Exercise brief:
Could you set down the listing below exactly, leaving out its pictures?

Available data:
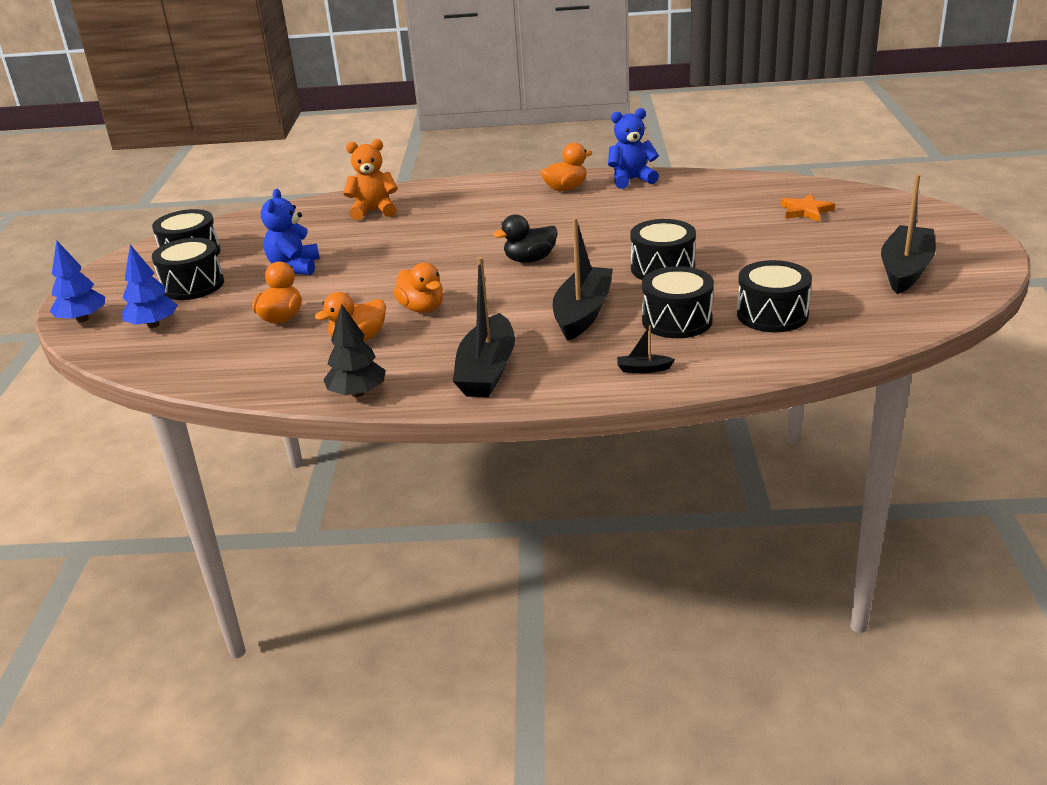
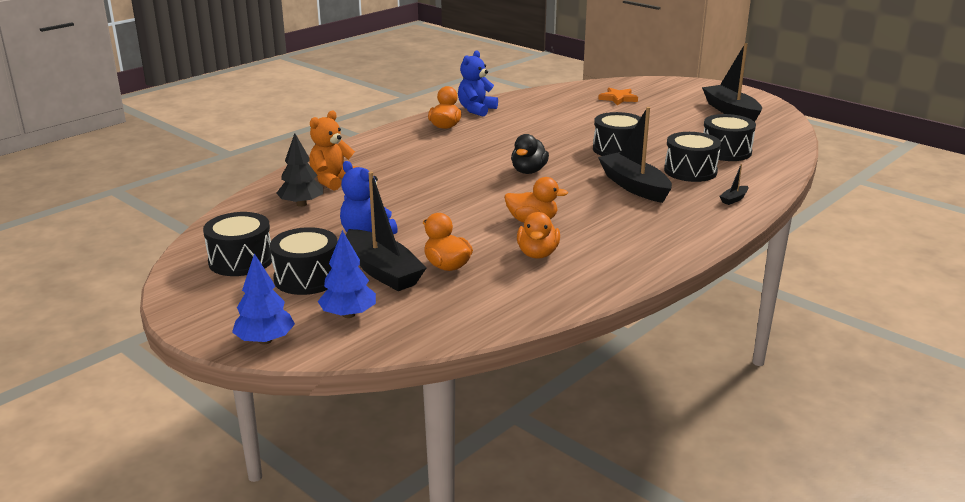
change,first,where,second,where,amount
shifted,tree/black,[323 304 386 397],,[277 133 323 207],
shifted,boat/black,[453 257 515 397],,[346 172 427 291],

Solution:
change,first,where,second,where,amount
shifted,tree/black,[323 304 386 397],,[277 133 323 207],
shifted,boat/black,[453 257 515 397],,[346 172 427 291],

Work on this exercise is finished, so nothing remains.